### Work to be completed
Repeat precisely, and only, the lines between the line containing "none -> white tile G4 level 1" and the end of the listing below, both ends included.

### Data
******************************

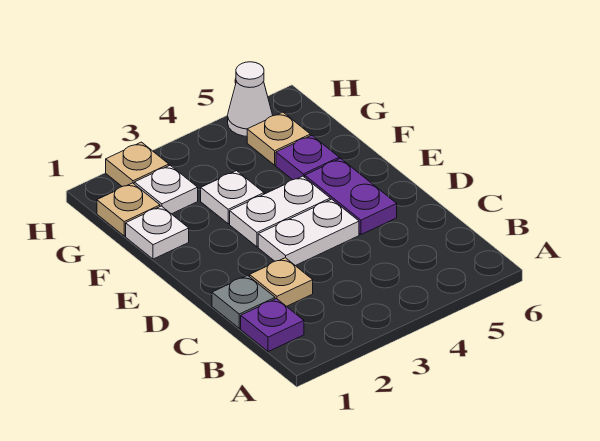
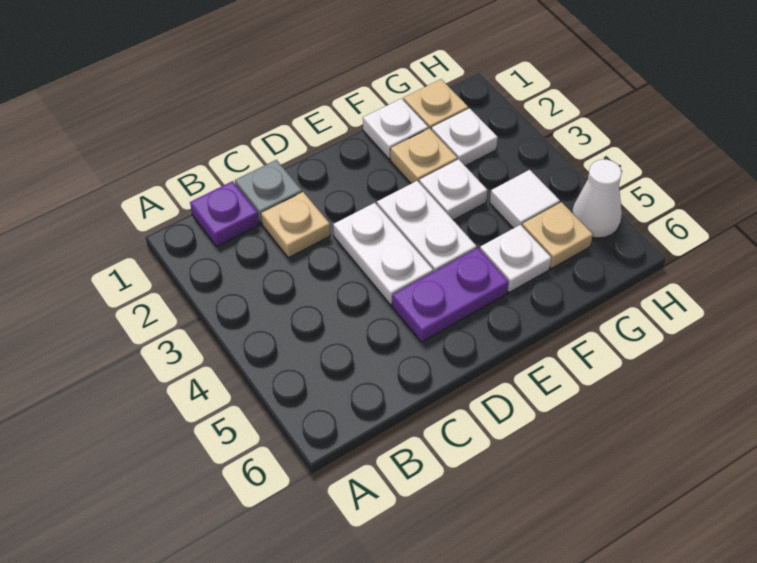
purple plate F5 level 1 -> white plate F5 level 1
none -> white tile G4 level 1
tan plate H2 level 1 -> tan plate F2 level 1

******************************

### Task answer
none -> white tile G4 level 1
tan plate H2 level 1 -> tan plate F2 level 1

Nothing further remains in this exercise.